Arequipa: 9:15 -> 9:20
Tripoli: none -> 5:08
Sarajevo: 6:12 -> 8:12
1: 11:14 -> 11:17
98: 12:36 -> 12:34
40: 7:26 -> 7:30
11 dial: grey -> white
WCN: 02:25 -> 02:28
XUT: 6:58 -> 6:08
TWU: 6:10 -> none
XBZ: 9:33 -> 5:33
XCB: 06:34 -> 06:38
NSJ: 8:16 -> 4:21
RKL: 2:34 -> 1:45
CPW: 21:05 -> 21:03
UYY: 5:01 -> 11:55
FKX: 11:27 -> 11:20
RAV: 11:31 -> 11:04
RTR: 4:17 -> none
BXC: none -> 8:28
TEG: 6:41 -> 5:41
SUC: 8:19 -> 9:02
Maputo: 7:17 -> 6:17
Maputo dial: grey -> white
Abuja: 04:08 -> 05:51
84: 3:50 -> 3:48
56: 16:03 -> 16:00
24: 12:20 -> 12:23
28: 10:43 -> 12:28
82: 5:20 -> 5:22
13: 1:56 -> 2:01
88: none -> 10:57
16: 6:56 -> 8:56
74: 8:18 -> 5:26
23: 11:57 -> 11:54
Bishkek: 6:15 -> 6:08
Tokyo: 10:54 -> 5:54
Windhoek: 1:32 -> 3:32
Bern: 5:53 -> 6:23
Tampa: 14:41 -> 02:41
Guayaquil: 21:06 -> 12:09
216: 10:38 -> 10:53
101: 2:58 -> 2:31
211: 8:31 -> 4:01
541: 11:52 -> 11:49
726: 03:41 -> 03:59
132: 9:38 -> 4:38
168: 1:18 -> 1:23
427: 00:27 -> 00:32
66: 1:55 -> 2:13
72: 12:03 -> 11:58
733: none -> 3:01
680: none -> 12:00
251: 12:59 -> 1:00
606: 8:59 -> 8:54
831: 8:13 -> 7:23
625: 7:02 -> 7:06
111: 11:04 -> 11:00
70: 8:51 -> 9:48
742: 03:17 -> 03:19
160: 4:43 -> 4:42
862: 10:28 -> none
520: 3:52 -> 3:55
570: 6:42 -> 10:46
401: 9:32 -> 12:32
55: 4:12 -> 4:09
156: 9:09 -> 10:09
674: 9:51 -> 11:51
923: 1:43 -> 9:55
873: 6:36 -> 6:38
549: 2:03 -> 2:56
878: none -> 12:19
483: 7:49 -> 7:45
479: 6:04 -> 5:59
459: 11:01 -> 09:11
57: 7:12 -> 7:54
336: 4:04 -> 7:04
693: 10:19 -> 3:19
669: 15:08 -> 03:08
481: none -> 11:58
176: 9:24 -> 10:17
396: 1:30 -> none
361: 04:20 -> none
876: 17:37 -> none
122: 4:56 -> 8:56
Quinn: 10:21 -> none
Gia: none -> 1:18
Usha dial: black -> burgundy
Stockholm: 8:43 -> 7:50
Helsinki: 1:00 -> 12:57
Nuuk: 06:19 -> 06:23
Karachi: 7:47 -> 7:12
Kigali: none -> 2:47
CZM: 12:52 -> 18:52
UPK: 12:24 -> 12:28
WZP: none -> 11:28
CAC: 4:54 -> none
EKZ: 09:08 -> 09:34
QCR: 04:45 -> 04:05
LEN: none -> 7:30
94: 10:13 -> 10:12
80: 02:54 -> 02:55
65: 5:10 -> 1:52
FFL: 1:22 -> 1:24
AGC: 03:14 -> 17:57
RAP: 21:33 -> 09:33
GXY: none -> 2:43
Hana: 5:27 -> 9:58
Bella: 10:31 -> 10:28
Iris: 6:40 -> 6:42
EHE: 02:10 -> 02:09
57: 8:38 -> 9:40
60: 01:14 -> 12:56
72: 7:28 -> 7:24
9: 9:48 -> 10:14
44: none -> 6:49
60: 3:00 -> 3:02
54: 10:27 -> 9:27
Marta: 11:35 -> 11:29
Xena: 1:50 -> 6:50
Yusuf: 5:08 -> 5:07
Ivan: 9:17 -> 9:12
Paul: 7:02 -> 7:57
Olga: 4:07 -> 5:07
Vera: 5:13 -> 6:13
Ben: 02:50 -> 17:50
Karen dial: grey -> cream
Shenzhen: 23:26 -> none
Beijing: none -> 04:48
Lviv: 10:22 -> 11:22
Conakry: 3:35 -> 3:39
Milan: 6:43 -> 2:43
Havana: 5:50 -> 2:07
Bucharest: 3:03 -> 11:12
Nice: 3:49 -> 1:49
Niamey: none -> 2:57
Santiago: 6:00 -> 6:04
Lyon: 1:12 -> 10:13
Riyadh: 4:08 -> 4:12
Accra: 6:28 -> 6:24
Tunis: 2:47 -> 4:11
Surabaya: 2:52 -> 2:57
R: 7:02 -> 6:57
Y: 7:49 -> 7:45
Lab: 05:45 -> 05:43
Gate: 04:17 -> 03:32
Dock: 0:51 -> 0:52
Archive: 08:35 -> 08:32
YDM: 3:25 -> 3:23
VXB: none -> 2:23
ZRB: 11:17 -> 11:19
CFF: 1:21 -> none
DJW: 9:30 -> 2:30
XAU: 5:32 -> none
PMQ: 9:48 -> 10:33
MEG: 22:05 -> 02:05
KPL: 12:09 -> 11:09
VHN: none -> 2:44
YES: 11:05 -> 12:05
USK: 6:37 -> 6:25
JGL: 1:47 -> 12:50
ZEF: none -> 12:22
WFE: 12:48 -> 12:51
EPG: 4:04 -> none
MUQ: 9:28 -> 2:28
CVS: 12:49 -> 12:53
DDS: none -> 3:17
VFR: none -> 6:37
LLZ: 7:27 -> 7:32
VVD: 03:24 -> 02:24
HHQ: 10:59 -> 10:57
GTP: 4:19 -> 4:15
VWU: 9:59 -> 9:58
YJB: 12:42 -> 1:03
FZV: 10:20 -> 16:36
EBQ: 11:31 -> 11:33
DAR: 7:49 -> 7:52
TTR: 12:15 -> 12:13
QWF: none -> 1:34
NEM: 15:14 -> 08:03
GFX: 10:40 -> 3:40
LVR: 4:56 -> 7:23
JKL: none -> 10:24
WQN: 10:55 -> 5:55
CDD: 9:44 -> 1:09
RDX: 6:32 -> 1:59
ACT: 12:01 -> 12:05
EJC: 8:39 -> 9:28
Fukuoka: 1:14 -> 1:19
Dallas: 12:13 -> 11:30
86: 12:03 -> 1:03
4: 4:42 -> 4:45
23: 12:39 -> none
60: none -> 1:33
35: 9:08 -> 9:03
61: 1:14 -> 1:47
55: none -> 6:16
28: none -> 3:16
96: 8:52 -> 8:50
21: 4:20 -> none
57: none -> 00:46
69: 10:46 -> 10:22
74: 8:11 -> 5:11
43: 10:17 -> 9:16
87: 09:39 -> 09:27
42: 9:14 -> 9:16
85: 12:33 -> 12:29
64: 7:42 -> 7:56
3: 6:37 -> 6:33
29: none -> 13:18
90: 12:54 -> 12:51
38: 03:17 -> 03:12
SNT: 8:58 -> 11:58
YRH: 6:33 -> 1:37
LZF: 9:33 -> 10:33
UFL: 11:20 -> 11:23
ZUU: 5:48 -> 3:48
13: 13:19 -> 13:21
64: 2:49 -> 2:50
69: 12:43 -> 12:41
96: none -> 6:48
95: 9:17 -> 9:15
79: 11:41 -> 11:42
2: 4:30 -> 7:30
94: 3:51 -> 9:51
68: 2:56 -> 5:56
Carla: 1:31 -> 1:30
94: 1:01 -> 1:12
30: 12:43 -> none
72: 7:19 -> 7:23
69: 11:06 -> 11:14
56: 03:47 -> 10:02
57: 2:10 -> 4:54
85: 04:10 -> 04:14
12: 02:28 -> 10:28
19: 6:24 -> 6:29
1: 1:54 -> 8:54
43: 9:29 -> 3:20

- - -

TASK REQUIREMENTS:
Express these lines as a Markdown table covering all the items, with one column headed Row and another headed Entry, and leave out any blank lines.

RESULT OF THE TASK:
| Row | Entry |
|---|---|
| 1 | Arequipa: 9:15 -> 9:20 |
| 2 | Tripoli: none -> 5:08 |
| 3 | Sarajevo: 6:12 -> 8:12 |
| 4 | 1: 11:14 -> 11:17 |
| 5 | 98: 12:36 -> 12:34 |
| 6 | 40: 7:26 -> 7:30 |
| 7 | 11 dial: grey -> white |
| 8 | WCN: 02:25 -> 02:28 |
| 9 | XUT: 6:58 -> 6:08 |
| 10 | TWU: 6:10 -> none |
| 11 | XBZ: 9:33 -> 5:33 |
| 12 | XCB: 06:34 -> 06:38 |
| 13 | NSJ: 8:16 -> 4:21 |
| 14 | RKL: 2:34 -> 1:45 |
| 15 | CPW: 21:05 -> 21:03 |
| 16 | UYY: 5:01 -> 11:55 |
| 17 | FKX: 11:27 -> 11:20 |
| 18 | RAV: 11:31 -> 11:04 |
| 19 | RTR: 4:17 -> none |
| 20 | BXC: none -> 8:28 |
| 21 | TEG: 6:41 -> 5:41 |
| 22 | SUC: 8:19 -> 9:02 |
| 23 | Maputo: 7:17 -> 6:17 |
| 24 | Maputo dial: grey -> white |
| 25 | Abuja: 04:08 -> 05:51 |
| 26 | 84: 3:50 -> 3:48 |
| 27 | 56: 16:03 -> 16:00 |
| 28 | 24: 12:20 -> 12:23 |
| 29 | 28: 10:43 -> 12:28 |
| 30 | 82: 5:20 -> 5:22 |
| 31 | 13: 1:56 -> 2:01 |
| 32 | 88: none -> 10:57 |
| 33 | 16: 6:56 -> 8:56 |
| 34 | 74: 8:18 -> 5:26 |
| 35 | 23: 11:57 -> 11:54 |
| 36 | Bishkek: 6:15 -> 6:08 |
| 37 | Tokyo: 10:54 -> 5:54 |
| 38 | Windhoek: 1:32 -> 3:32 |
| 39 | Bern: 5:53 -> 6:23 |
| 40 | Tampa: 14:41 -> 02:41 |
| 41 | Guayaquil: 21:06 -> 12:09 |
| 42 | 216: 10:38 -> 10:53 |
| 43 | 101: 2:58 -> 2:31 |
| 44 | 211: 8:31 -> 4:01 |
| 45 | 541: 11:52 -> 11:49 |
| 46 | 726: 03:41 -> 03:59 |
| 47 | 132: 9:38 -> 4:38 |
| 48 | 168: 1:18 -> 1:23 |
| 49 | 427: 00:27 -> 00:32 |
| 50 | 66: 1:55 -> 2:13 |
| 51 | 72: 12:03 -> 11:58 |
| 52 | 733: none -> 3:01 |
| 53 | 680: none -> 12:00 |
| 54 | 251: 12:59 -> 1:00 |
| 55 | 606: 8:59 -> 8:54 |
| 56 | 831: 8:13 -> 7:23 |
| 57 | 625: 7:02 -> 7:06 |
| 58 | 111: 11:04 -> 11:00 |
| 59 | 70: 8:51 -> 9:48 |
| 60 | 742: 03:17 -> 03:19 |
| 61 | 160: 4:43 -> 4:42 |
| 62 | 862: 10:28 -> none |
| 63 | 520: 3:52 -> 3:55 |
| 64 | 570: 6:42 -> 10:46 |
| 65 | 401: 9:32 -> 12:32 |
| 66 | 55: 4:12 -> 4:09 |
| 67 | 156: 9:09 -> 10:09 |
| 68 | 674: 9:51 -> 11:51 |
| 69 | 923: 1:43 -> 9:55 |
| 70 | 873: 6:36 -> 6:38 |
| 71 | 549: 2:03 -> 2:56 |
| 72 | 878: none -> 12:19 |
| 73 | 483: 7:49 -> 7:45 |
| 74 | 479: 6:04 -> 5:59 |
| 75 | 459: 11:01 -> 09:11 |
| 76 | 57: 7:12 -> 7:54 |
| 77 | 336: 4:04 -> 7:04 |
| 78 | 693: 10:19 -> 3:19 |
| 79 | 669: 15:08 -> 03:08 |
| 80 | 481: none -> 11:58 |
| 81 | 176: 9:24 -> 10:17 |
| 82 | 396: 1:30 -> none |
| 83 | 361: 04:20 -> none |
| 84 | 876: 17:37 -> none |
| 85 | 122: 4:56 -> 8:56 |
| 86 | Quinn: 10:21 -> none |
| 87 | Gia: none -> 1:18 |
| 88 | Usha dial: black -> burgundy |
| 89 | Stockholm: 8:43 -> 7:50 |
| 90 | Helsinki: 1:00 -> 12:57 |
| 91 | Nuuk: 06:19 -> 06:23 |
| 92 | Karachi: 7:47 -> 7:12 |
| 93 | Kigali: none -> 2:47 |
| 94 | CZM: 12:52 -> 18:52 |
| 95 | UPK: 12:24 -> 12:28 |
| 96 | WZP: none -> 11:28 |
| 97 | CAC: 4:54 -> none |
| 98 | EKZ: 09:08 -> 09:34 |
| 99 | QCR: 04:45 -> 04:05 |
| 100 | LEN: none -> 7:30 |
| 101 | 94: 10:13 -> 10:12 |
| 102 | 80: 02:54 -> 02:55 |
| 103 | 65: 5:10 -> 1:52 |
| 104 | FFL: 1:22 -> 1:24 |
| 105 | AGC: 03:14 -> 17:57 |
| 106 | RAP: 21:33 -> 09:33 |
| 107 | GXY: none -> 2:43 |
| 108 | Hana: 5:27 -> 9:58 |
| 109 | Bella: 10:31 -> 10:28 |
| 110 | Iris: 6:40 -> 6:42 |
| 111 | EHE: 02:10 -> 02:09 |
| 112 | 57: 8:38 -> 9:40 |
| 113 | 60: 01:14 -> 12:56 |
| 114 | 72: 7:28 -> 7:24 |
| 115 | 9: 9:48 -> 10:14 |
| 116 | 44: none -> 6:49 |
| 117 | 60: 3:00 -> 3:02 |
| 118 | 54: 10:27 -> 9:27 |
| 119 | Marta: 11:35 -> 11:29 |
| 120 | Xena: 1:50 -> 6:50 |
| 121 | Yusuf: 5:08 -> 5:07 |
| 122 | Ivan: 9:17 -> 9:12 |
| 123 | Paul: 7:02 -> 7:57 |
| 124 | Olga: 4:07 -> 5:07 |
| 125 | Vera: 5:13 -> 6:13 |
| 126 | Ben: 02:50 -> 17:50 |
| 127 | Karen dial: grey -> cream |
| 128 | Shenzhen: 23:26 -> none |
| 129 | Beijing: none -> 04:48 |
| 130 | Lviv: 10:22 -> 11:22 |
| 131 | Conakry: 3:35 -> 3:39 |
| 132 | Milan: 6:43 -> 2:43 |
| 133 | Havana: 5:50 -> 2:07 |
| 134 | Bucharest: 3:03 -> 11:12 |
| 135 | Nice: 3:49 -> 1:49 |
| 136 | Niamey: none -> 2:57 |
| 137 | Santiago: 6:00 -> 6:04 |
| 138 | Lyon: 1:12 -> 10:13 |
| 139 | Riyadh: 4:08 -> 4:12 |
| 140 | Accra: 6:28 -> 6:24 |
| 141 | Tunis: 2:47 -> 4:11 |
| 142 | Surabaya: 2:52 -> 2:57 |
| 143 | R: 7:02 -> 6:57 |
| 144 | Y: 7:49 -> 7:45 |
| 145 | Lab: 05:45 -> 05:43 |
| 146 | Gate: 04:17 -> 03:32 |
| 147 | Dock: 0:51 -> 0:52 |
| 148 | Archive: 08:35 -> 08:32 |
| 149 | YDM: 3:25 -> 3:23 |
| 150 | VXB: none -> 2:23 |
| 151 | ZRB: 11:17 -> 11:19 |
| 152 | CFF: 1:21 -> none |
| 153 | DJW: 9:30 -> 2:30 |
| 154 | XAU: 5:32 -> none |
| 155 | PMQ: 9:48 -> 10:33 |
| 156 | MEG: 22:05 -> 02:05 |
| 157 | KPL: 12:09 -> 11:09 |
| 158 | VHN: none -> 2:44 |
| 159 | YES: 11:05 -> 12:05 |
| 160 | USK: 6:37 -> 6:25 |
| 161 | JGL: 1:47 -> 12:50 |
| 162 | ZEF: none -> 12:22 |
| 163 | WFE: 12:48 -> 12:51 |
| 164 | EPG: 4:04 -> none |
| 165 | MUQ: 9:28 -> 2:28 |
| 166 | CVS: 12:49 -> 12:53 |
| 167 | DDS: none -> 3:17 |
| 168 | VFR: none -> 6:37 |
| 169 | LLZ: 7:27 -> 7:32 |
| 170 | VVD: 03:24 -> 02:24 |
| 171 | HHQ: 10:59 -> 10:57 |
| 172 | GTP: 4:19 -> 4:15 |
| 173 | VWU: 9:59 -> 9:58 |
| 174 | YJB: 12:42 -> 1:03 |
| 175 | FZV: 10:20 -> 16:36 |
| 176 | EBQ: 11:31 -> 11:33 |
| 177 | DAR: 7:49 -> 7:52 |
| 178 | TTR: 12:15 -> 12:13 |
| 179 | QWF: none -> 1:34 |
| 180 | NEM: 15:14 -> 08:03 |
| 181 | GFX: 10:40 -> 3:40 |
| 182 | LVR: 4:56 -> 7:23 |
| 183 | JKL: none -> 10:24 |
| 184 | WQN: 10:55 -> 5:55 |
| 185 | CDD: 9:44 -> 1:09 |
| 186 | RDX: 6:32 -> 1:59 |
| 187 | ACT: 12:01 -> 12:05 |
| 188 | EJC: 8:39 -> 9:28 |
| 189 | Fukuoka: 1:14 -> 1:19 |
| 190 | Dallas: 12:13 -> 11:30 |
| 191 | 86: 12:03 -> 1:03 |
| 192 | 4: 4:42 -> 4:45 |
| 193 | 23: 12:39 -> none |
| 194 | 60: none -> 1:33 |
| 195 | 35: 9:08 -> 9:03 |
| 196 | 61: 1:14 -> 1:47 |
| 197 | 55: none -> 6:16 |
| 198 | 28: none -> 3:16 |
| 199 | 96: 8:52 -> 8:50 |
| 200 | 21: 4:20 -> none |
| 201 | 57: none -> 00:46 |
| 202 | 69: 10:46 -> 10:22 |
| 203 | 74: 8:11 -> 5:11 |
| 204 | 43: 10:17 -> 9:16 |
| 205 | 87: 09:39 -> 09:27 |
| 206 | 42: 9:14 -> 9:16 |
| 207 | 85: 12:33 -> 12:29 |
| 208 | 64: 7:42 -> 7:56 |
| 209 | 3: 6:37 -> 6:33 |
| 210 | 29: none -> 13:18 |
| 211 | 90: 12:54 -> 12:51 |
| 212 | 38: 03:17 -> 03:12 |
| 213 | SNT: 8:58 -> 11:58 |
| 214 | YRH: 6:33 -> 1:37 |
| 215 | LZF: 9:33 -> 10:33 |
| 216 | UFL: 11:20 -> 11:23 |
| 217 | ZUU: 5:48 -> 3:48 |
| 218 | 13: 13:19 -> 13:21 |
| 219 | 64: 2:49 -> 2:50 |
| 220 | 69: 12:43 -> 12:41 |
| 221 | 96: none -> 6:48 |
| 222 | 95: 9:17 -> 9:15 |
| 223 | 79: 11:41 -> 11:42 |
| 224 | 2: 4:30 -> 7:30 |
| 225 | 94: 3:51 -> 9:51 |
| 226 | 68: 2:56 -> 5:56 |
| 227 | Carla: 1:31 -> 1:30 |
| 228 | 94: 1:01 -> 1:12 |
| 229 | 30: 12:43 -> none |
| 230 | 72: 7:19 -> 7:23 |
| 231 | 69: 11:06 -> 11:14 |
| 232 | 56: 03:47 -> 10:02 |
| 233 | 57: 2:10 -> 4:54 |
| 234 | 85: 04:10 -> 04:14 |
| 235 | 12: 02:28 -> 10:28 |
| 236 | 19: 6:24 -> 6:29 |
| 237 | 1: 1:54 -> 8:54 |
| 238 | 43: 9:29 -> 3:20 |